Object change descriptions:

--------------------

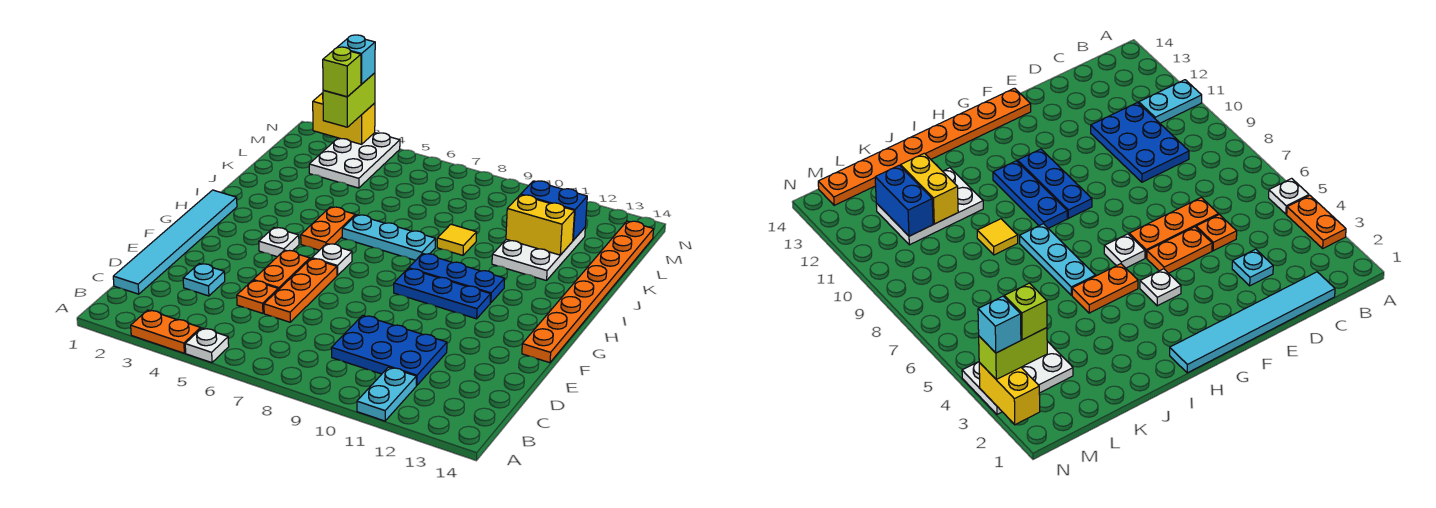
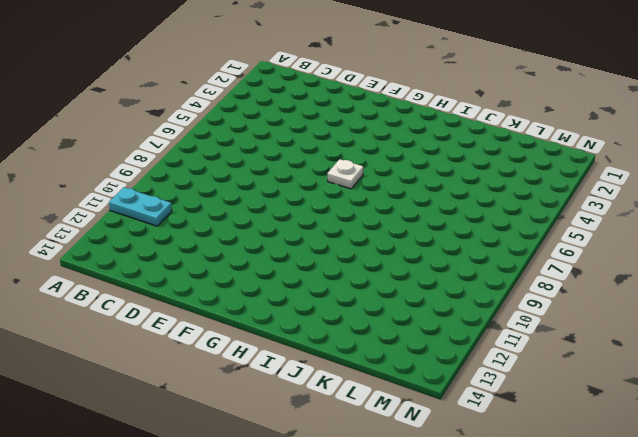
none -> orange plate A3:A4 level 1
none -> white plate A5 level 1
none -> cyan tile C1:H1 level 1

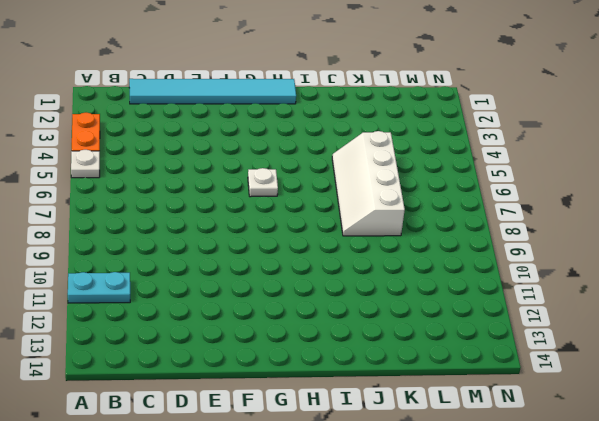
white slope J5:K8 level 1 top K -> none
none -> blue plate C9:D11 level 1
none -> cyan plate D3 level 1
none -> orange plate D5 level 1

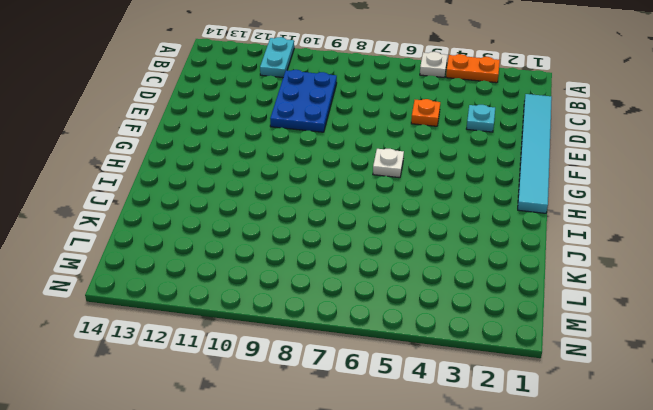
blue plate C9:E10 level 1 -> blue plate C9:D11 level 1
none -> orange plate D6:F6 level 1
none -> orange plate E5:F5 level 1
none -> orange plate F14:M14 level 1

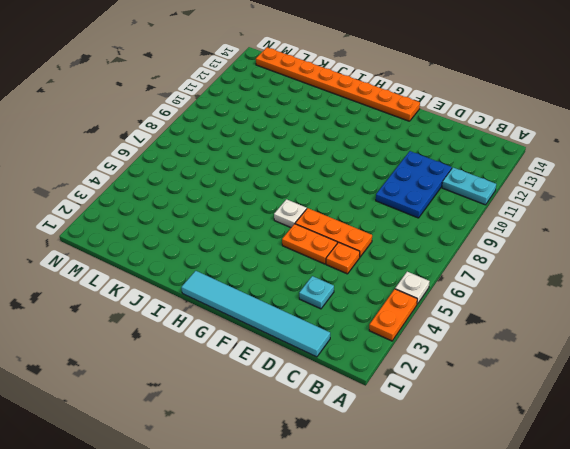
none -> white plate G4 level 1
none -> blue plate G9:G11 level 1
none -> orange plate H5:I5 level 1

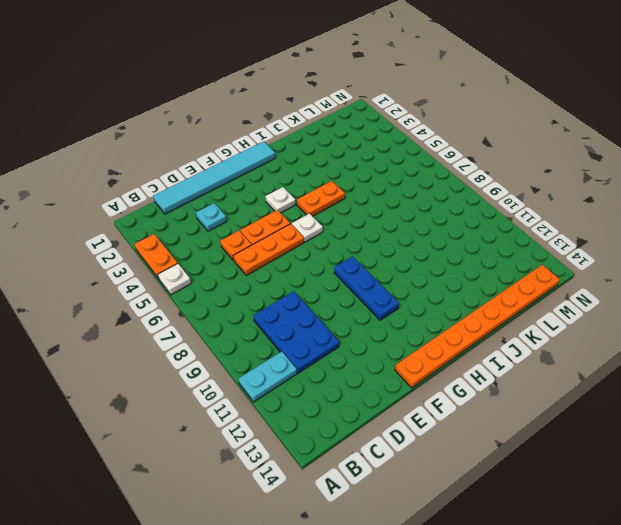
none -> blue plate H9:H11 level 1
none -> cyan plate I6:I8 level 1
none -> yellow tile J9 level 1

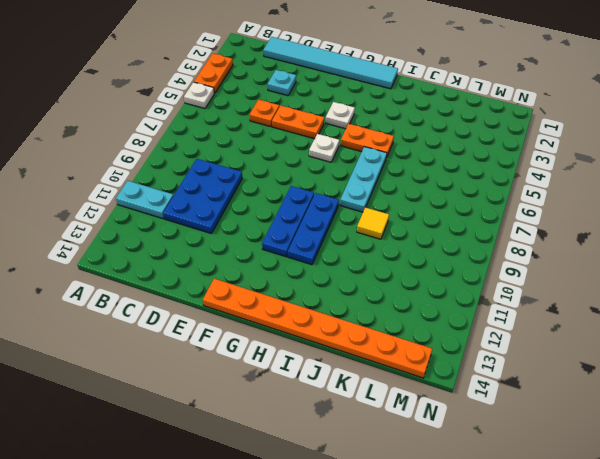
none -> orange plate D6:F6 level 1
none -> white plate J11:L12 level 1
none -> white plate L3:N4 level 1

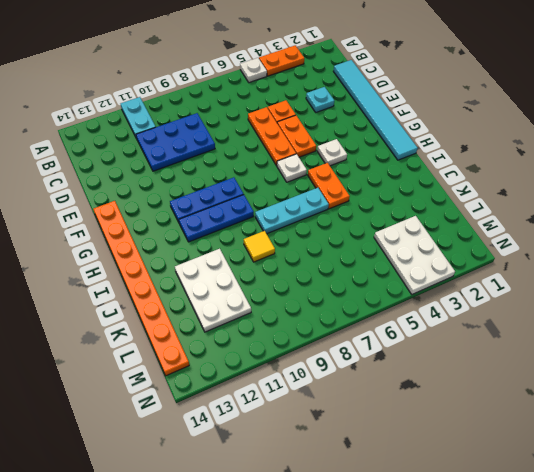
none -> yellow brick K11:K12 level 2
none -> blue brick L11:L12 level 2
none -> yellow brick N2:N3 level 2

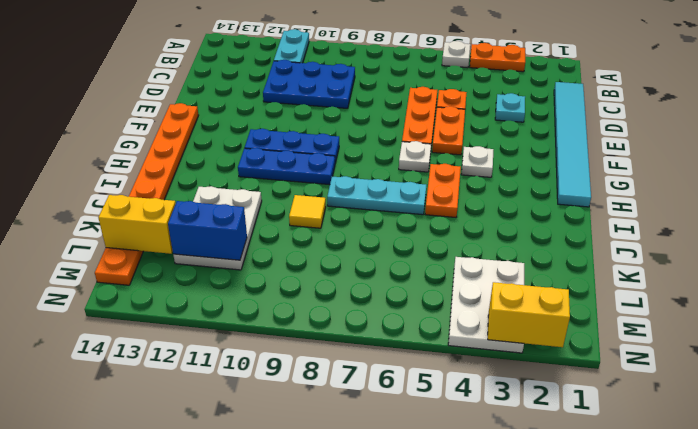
yellow brick L13:L14 level 2 -> yellow brick K11:K12 level 2
none -> lime brick M3:N3 level 3
none -> lime brick M3 level 4
none -> cyan brick N3 level 4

--------------------

Look over the entries for "brick", then copy every line that includes that string.

SOLUTION TO THIS EXERCISE:
none -> yellow brick K11:K12 level 2
none -> blue brick L11:L12 level 2
none -> yellow brick N2:N3 level 2
yellow brick L13:L14 level 2 -> yellow brick K11:K12 level 2
none -> lime brick M3:N3 level 3
none -> lime brick M3 level 4
none -> cyan brick N3 level 4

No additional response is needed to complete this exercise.